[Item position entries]
— BEGIN —

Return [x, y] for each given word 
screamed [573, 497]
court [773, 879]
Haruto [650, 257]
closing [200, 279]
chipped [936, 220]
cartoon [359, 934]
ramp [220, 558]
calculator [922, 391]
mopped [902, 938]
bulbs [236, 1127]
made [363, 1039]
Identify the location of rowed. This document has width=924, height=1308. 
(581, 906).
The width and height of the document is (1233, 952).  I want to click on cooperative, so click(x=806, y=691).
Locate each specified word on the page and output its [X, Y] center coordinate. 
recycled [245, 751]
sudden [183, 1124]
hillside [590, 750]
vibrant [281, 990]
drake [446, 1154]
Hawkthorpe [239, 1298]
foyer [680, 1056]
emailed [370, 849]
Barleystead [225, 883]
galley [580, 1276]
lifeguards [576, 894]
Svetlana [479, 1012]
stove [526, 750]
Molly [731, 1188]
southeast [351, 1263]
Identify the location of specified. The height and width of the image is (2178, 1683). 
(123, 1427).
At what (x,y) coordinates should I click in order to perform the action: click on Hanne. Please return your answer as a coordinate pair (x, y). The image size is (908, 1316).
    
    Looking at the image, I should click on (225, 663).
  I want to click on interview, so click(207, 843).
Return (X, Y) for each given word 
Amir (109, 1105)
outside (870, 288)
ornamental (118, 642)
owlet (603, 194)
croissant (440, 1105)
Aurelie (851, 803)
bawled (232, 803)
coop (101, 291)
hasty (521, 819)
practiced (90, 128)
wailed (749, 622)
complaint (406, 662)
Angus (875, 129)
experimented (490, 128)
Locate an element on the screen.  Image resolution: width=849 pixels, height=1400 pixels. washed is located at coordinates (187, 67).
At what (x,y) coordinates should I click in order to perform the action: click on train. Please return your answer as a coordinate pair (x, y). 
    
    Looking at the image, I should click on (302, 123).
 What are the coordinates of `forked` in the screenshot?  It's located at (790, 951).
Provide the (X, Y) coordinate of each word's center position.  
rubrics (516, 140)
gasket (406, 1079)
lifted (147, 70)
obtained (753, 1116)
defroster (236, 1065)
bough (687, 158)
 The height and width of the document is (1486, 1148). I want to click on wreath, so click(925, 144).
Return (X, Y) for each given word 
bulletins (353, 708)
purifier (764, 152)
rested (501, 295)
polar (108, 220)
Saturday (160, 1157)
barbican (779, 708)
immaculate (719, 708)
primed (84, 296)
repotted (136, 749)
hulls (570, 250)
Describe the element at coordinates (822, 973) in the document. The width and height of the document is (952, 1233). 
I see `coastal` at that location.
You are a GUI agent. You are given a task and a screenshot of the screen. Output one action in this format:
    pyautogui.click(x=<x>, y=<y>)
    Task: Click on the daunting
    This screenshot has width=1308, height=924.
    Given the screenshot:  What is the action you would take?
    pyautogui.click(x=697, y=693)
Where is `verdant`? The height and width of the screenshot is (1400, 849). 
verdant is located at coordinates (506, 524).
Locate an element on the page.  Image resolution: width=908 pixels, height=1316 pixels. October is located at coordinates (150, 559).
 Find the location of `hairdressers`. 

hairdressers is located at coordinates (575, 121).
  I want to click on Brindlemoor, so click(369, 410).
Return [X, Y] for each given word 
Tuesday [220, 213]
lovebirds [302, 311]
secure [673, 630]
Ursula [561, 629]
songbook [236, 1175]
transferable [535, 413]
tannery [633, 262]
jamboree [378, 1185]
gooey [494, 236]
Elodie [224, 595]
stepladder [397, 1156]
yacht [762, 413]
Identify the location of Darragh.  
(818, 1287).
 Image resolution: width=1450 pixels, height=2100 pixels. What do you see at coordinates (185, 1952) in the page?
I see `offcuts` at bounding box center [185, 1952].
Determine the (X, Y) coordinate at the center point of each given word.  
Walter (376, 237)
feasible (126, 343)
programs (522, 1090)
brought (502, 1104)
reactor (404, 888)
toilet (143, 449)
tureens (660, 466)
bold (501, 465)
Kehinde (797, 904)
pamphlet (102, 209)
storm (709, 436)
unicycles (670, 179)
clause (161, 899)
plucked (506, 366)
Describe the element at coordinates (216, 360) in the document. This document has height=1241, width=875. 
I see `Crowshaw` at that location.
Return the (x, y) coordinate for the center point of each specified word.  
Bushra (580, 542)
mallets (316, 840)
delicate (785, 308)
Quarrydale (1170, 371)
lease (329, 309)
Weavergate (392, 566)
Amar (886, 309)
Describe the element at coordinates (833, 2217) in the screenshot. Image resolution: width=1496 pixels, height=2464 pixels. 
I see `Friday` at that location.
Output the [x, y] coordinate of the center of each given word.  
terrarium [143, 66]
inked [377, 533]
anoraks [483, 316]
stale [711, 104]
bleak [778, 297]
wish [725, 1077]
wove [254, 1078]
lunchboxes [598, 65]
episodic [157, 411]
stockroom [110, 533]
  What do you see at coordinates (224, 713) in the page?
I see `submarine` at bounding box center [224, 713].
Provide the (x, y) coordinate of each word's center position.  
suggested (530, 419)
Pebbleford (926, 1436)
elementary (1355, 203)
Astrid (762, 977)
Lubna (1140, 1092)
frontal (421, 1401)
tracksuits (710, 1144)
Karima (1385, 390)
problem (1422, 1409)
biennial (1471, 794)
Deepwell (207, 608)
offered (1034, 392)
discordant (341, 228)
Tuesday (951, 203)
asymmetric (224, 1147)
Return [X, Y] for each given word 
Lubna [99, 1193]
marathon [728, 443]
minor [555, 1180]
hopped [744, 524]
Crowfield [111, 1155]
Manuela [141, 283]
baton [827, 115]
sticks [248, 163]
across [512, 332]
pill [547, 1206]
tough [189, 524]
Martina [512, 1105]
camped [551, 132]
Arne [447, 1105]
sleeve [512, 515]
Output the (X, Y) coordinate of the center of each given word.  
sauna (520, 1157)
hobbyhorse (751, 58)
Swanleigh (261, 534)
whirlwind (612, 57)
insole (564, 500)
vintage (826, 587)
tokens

— END —

▶ _Work to complete_
Write out the lines above again, swapping "given word" for "listed word" wherever it occurs and leaving everything else unchanged.

▶ _Answer_
Return [x, y] for each listed word 
screamed [573, 497]
court [773, 879]
Haruto [650, 257]
closing [200, 279]
chipped [936, 220]
cartoon [359, 934]
ramp [220, 558]
calculator [922, 391]
mopped [902, 938]
bulbs [236, 1127]
made [363, 1039]
Identify the location of rowed. This document has width=924, height=1308. 
(581, 906).
The width and height of the document is (1233, 952).  I want to click on cooperative, so click(x=806, y=691).
Locate each specified word on the page and output its [X, Y] center coordinate. 
recycled [245, 751]
sudden [183, 1124]
hillside [590, 750]
vibrant [281, 990]
drake [446, 1154]
Hawkthorpe [239, 1298]
foyer [680, 1056]
emailed [370, 849]
Barleystead [225, 883]
galley [580, 1276]
lifeguards [576, 894]
Svetlana [479, 1012]
stove [526, 750]
Molly [731, 1188]
southeast [351, 1263]
Identify the location of specified. The height and width of the image is (2178, 1683). 
(123, 1427).
At what (x,y) coordinates should I click in order to perform the action: click on Hanne. Please return your answer as a coordinate pair (x, y). The image size is (908, 1316).
    
    Looking at the image, I should click on (225, 663).
  I want to click on interview, so click(207, 843).
Return (X, Y) for each listed word 
Amir (109, 1105)
outside (870, 288)
ornamental (118, 642)
owlet (603, 194)
croissant (440, 1105)
Aurelie (851, 803)
bawled (232, 803)
coop (101, 291)
hasty (521, 819)
practiced (90, 128)
wailed (749, 622)
complaint (406, 662)
Angus (875, 129)
experimented (490, 128)
Locate an element on the screen.  Image resolution: width=849 pixels, height=1400 pixels. washed is located at coordinates (187, 67).
At what (x,y) coordinates should I click in order to perform the action: click on train. Please return your answer as a coordinate pair (x, y). 
    
    Looking at the image, I should click on (302, 123).
 What are the coordinates of `forked` in the screenshot?  It's located at (790, 951).
Provide the (X, Y) coordinate of each word's center position.  
rubrics (516, 140)
gasket (406, 1079)
lifted (147, 70)
obtained (753, 1116)
defroster (236, 1065)
bough (687, 158)
 The height and width of the document is (1486, 1148). I want to click on wreath, so click(925, 144).
Return (X, Y) for each listed word 
bulletins (353, 708)
purifier (764, 152)
rested (501, 295)
polar (108, 220)
Saturday (160, 1157)
barbican (779, 708)
immaculate (719, 708)
primed (84, 296)
repotted (136, 749)
hulls (570, 250)
Describe the element at coordinates (822, 973) in the document. The width and height of the document is (952, 1233). 
I see `coastal` at that location.
You are a GUI agent. You are given a task and a screenshot of the screen. Output one action in this format:
    pyautogui.click(x=<x>, y=<y>)
    Task: Click on the daunting
    This screenshot has width=1308, height=924.
    Given the screenshot:  What is the action you would take?
    pyautogui.click(x=697, y=693)
Where is `verdant`? The height and width of the screenshot is (1400, 849). 
verdant is located at coordinates (506, 524).
Locate an element on the page.  Image resolution: width=908 pixels, height=1316 pixels. October is located at coordinates (150, 559).
 Find the location of `hairdressers`. 

hairdressers is located at coordinates (575, 121).
  I want to click on Brindlemoor, so click(369, 410).
Return [X, Y] for each listed word 
Tuesday [220, 213]
lovebirds [302, 311]
secure [673, 630]
Ursula [561, 629]
songbook [236, 1175]
transferable [535, 413]
tannery [633, 262]
jamboree [378, 1185]
gooey [494, 236]
Elodie [224, 595]
stepladder [397, 1156]
yacht [762, 413]
Identify the location of Darragh.  
(818, 1287).
 Image resolution: width=1450 pixels, height=2100 pixels. What do you see at coordinates (185, 1952) in the page?
I see `offcuts` at bounding box center [185, 1952].
Determine the (X, Y) coordinate at the center point of each listed word.  
Walter (376, 237)
feasible (126, 343)
programs (522, 1090)
brought (502, 1104)
reactor (404, 888)
toilet (143, 449)
tureens (660, 466)
bold (501, 465)
Kehinde (797, 904)
pamphlet (102, 209)
storm (709, 436)
unicycles (670, 179)
clause (161, 899)
plucked (506, 366)
Describe the element at coordinates (216, 360) in the document. This document has height=1241, width=875. 
I see `Crowshaw` at that location.
Return the (x, y) coordinate for the center point of each specified word.  
Bushra (580, 542)
mallets (316, 840)
delicate (785, 308)
Quarrydale (1170, 371)
lease (329, 309)
Weavergate (392, 566)
Amar (886, 309)
Describe the element at coordinates (833, 2217) in the screenshot. Image resolution: width=1496 pixels, height=2464 pixels. 
I see `Friday` at that location.
Output the [x, y] coordinate of the center of each listed word.  
terrarium [143, 66]
inked [377, 533]
anoraks [483, 316]
stale [711, 104]
bleak [778, 297]
wish [725, 1077]
wove [254, 1078]
lunchboxes [598, 65]
episodic [157, 411]
stockroom [110, 533]
  What do you see at coordinates (224, 713) in the page?
I see `submarine` at bounding box center [224, 713].
Provide the (x, y) coordinate of each word's center position.  
suggested (530, 419)
Pebbleford (926, 1436)
elementary (1355, 203)
Astrid (762, 977)
Lubna (1140, 1092)
frontal (421, 1401)
tracksuits (710, 1144)
Karima (1385, 390)
problem (1422, 1409)
biennial (1471, 794)
Deepwell (207, 608)
offered (1034, 392)
discordant (341, 228)
Tuesday (951, 203)
asymmetric (224, 1147)
Return [X, Y] for each listed word 
Lubna [99, 1193]
marathon [728, 443]
minor [555, 1180]
hopped [744, 524]
Crowfield [111, 1155]
Manuela [141, 283]
baton [827, 115]
sticks [248, 163]
across [512, 332]
pill [547, 1206]
tough [189, 524]
Martina [512, 1105]
camped [551, 132]
Arne [447, 1105]
sleeve [512, 515]
Output the (X, Y) coordinate of the center of each listed word.  
sauna (520, 1157)
hobbyhorse (751, 58)
Swanleigh (261, 534)
whirlwind (612, 57)
insole (564, 500)
vintage (826, 587)
tokens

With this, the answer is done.